** start of Records for this exercise **

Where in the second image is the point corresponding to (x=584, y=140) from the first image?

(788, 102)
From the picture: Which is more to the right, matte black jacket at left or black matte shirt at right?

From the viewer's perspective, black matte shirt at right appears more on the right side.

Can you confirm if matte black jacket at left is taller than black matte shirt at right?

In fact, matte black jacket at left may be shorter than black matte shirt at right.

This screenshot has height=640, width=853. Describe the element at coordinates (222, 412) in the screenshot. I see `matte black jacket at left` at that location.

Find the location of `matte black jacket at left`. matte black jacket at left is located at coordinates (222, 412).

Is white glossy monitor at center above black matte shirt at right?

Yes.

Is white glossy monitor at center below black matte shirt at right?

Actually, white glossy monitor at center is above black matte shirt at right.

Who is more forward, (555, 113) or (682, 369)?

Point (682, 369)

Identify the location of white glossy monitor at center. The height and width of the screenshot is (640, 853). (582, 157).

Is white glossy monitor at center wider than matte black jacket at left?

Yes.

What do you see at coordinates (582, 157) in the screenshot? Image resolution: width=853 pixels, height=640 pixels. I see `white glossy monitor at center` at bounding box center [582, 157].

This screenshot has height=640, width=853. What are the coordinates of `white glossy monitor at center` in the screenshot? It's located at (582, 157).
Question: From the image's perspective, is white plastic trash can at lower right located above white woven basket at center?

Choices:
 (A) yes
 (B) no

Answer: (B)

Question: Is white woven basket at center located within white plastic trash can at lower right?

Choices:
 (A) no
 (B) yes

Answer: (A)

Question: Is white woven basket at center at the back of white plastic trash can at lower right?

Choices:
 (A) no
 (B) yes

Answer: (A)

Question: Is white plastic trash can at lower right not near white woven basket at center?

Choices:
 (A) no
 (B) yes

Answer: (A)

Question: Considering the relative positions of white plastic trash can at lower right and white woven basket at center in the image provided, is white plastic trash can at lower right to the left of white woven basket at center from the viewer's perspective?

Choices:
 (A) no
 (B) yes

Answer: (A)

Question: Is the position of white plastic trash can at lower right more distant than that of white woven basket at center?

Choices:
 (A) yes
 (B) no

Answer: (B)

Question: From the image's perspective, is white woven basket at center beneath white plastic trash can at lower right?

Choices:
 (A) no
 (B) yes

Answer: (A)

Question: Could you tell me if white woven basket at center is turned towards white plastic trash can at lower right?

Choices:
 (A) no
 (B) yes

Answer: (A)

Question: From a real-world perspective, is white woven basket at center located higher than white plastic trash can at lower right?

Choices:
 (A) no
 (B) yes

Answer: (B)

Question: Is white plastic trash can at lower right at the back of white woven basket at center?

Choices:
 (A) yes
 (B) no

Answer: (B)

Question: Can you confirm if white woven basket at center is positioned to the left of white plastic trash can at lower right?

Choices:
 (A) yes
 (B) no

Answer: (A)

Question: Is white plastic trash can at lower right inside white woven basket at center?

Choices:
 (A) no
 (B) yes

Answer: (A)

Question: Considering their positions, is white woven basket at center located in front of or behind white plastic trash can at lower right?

** end of Records for this exercise **

▶ [What to work on]:
Please count the lines in the records above that contain the string "width", matching case exactly, and give only that number.

▶ [Result of this task]:
4